Object change listings:

################

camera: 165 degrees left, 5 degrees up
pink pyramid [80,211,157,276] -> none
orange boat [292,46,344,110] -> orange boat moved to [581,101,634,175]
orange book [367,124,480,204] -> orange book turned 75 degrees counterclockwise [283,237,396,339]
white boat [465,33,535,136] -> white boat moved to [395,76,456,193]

################

*Try it*: At the line containing "orange boat [292,46,344,110]", start copying. Continue exactly through the final line of the entries above and stop there.

*Solution to this task*:
orange boat [292,46,344,110] -> orange boat moved to [581,101,634,175]
orange book [367,124,480,204] -> orange book turned 75 degrees counterclockwise [283,237,396,339]
white boat [465,33,535,136] -> white boat moved to [395,76,456,193]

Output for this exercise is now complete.